# DATA TO PROCESS:
((
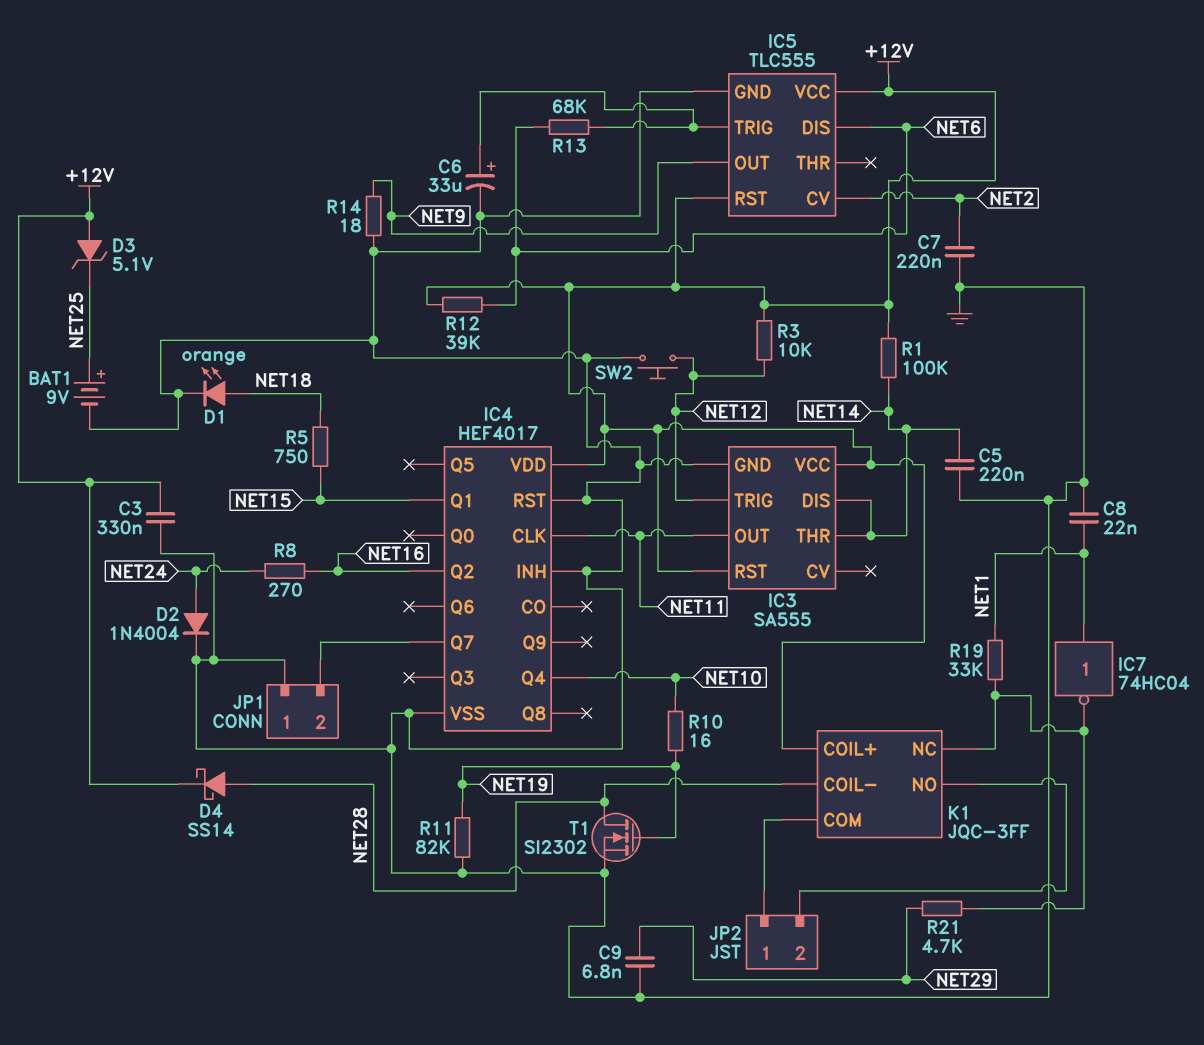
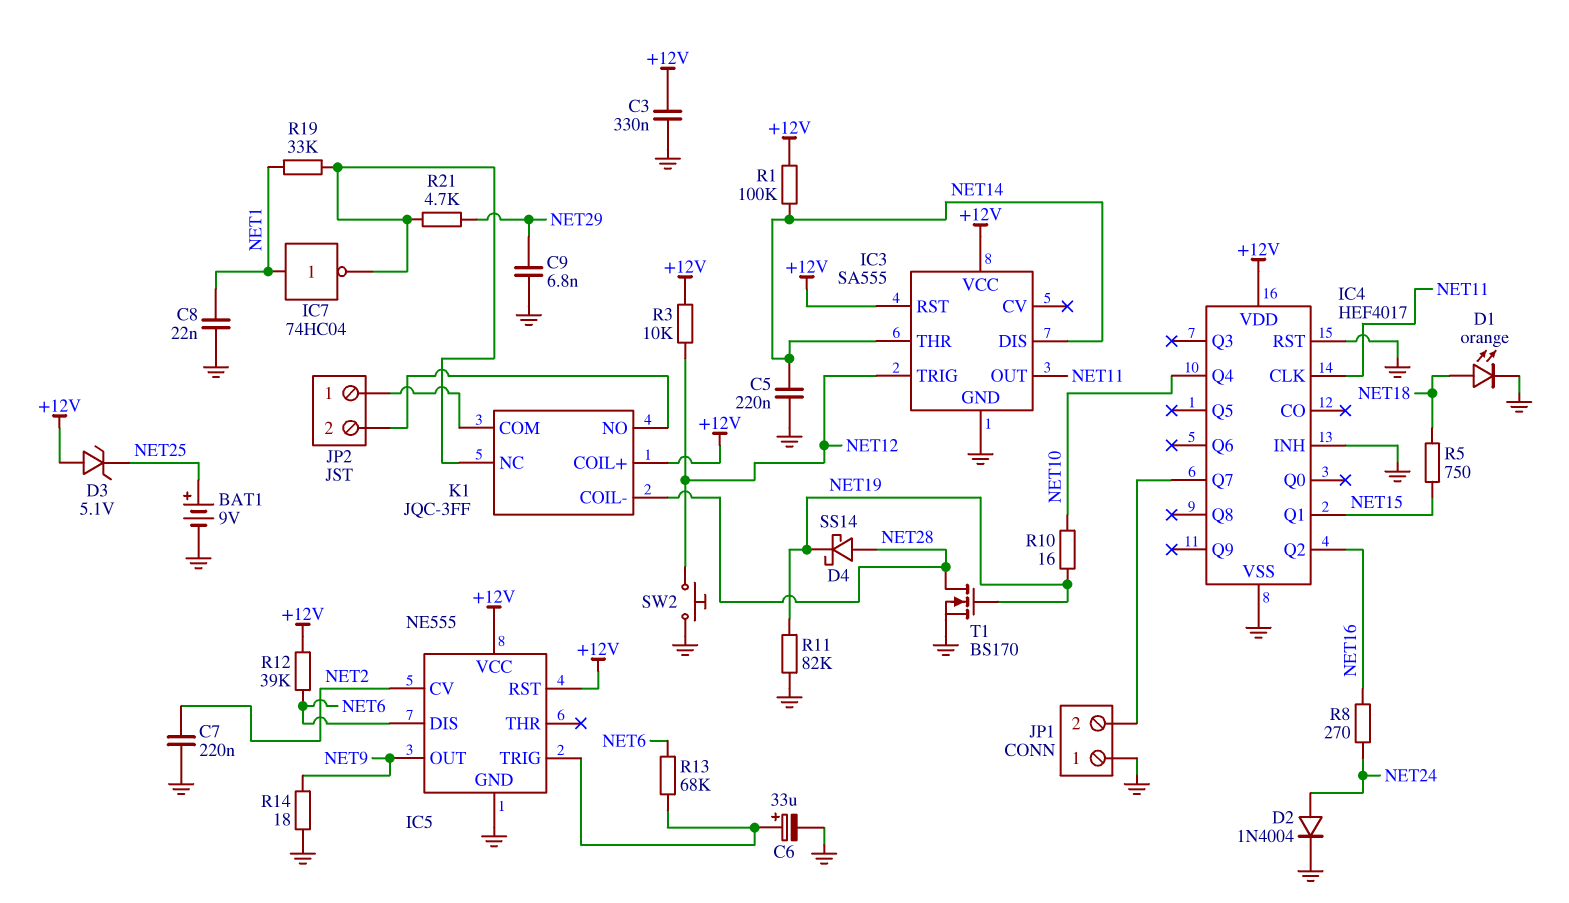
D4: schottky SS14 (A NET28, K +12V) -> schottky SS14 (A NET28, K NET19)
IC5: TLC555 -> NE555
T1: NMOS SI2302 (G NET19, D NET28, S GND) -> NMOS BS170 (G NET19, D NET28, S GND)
))
((
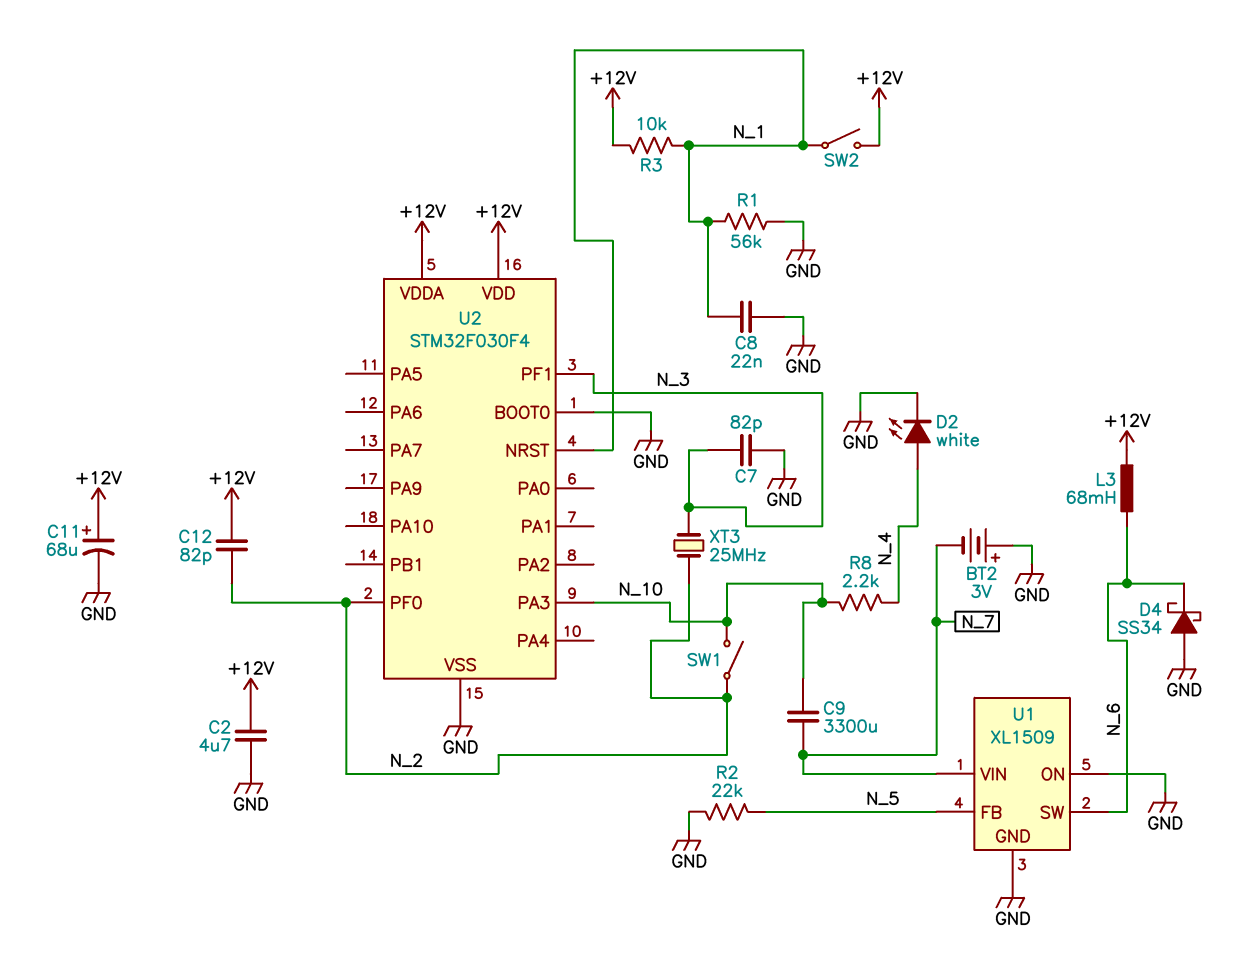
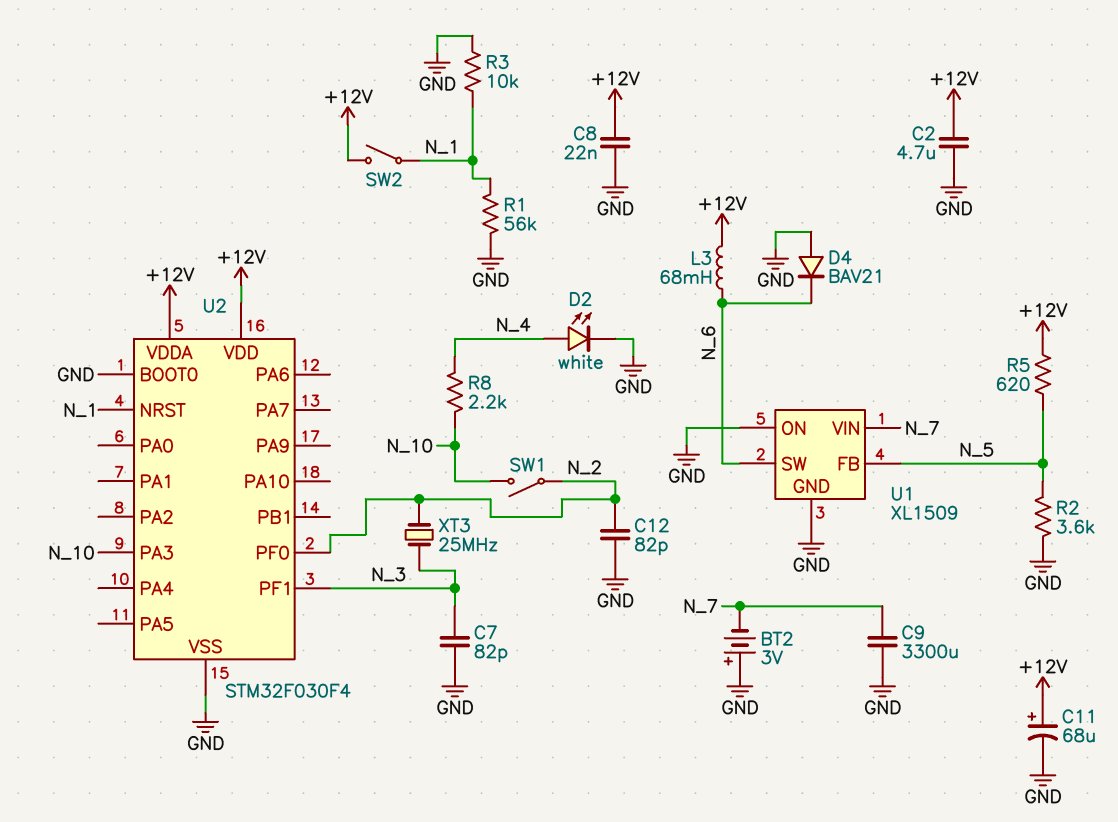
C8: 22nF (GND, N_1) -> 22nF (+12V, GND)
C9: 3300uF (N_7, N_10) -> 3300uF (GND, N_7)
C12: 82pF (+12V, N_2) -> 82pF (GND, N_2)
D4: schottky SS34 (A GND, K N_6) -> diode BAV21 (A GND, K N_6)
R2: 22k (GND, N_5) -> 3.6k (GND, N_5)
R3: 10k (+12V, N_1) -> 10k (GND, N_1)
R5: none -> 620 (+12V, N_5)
))
# PROBLEM REQUIREMENTS:
For this exercise, repeat exactly the lines of the data above from the one with "D4: schottky SS14" down to the one with "T1: NMOS SI2302", both end lines included.

# WRITTEN RESPONSE:
D4: schottky SS14 (A NET28, K +12V) -> schottky SS14 (A NET28, K NET19)
IC5: TLC555 -> NE555
T1: NMOS SI2302 (G NET19, D NET28, S GND) -> NMOS BS170 (G NET19, D NET28, S GND)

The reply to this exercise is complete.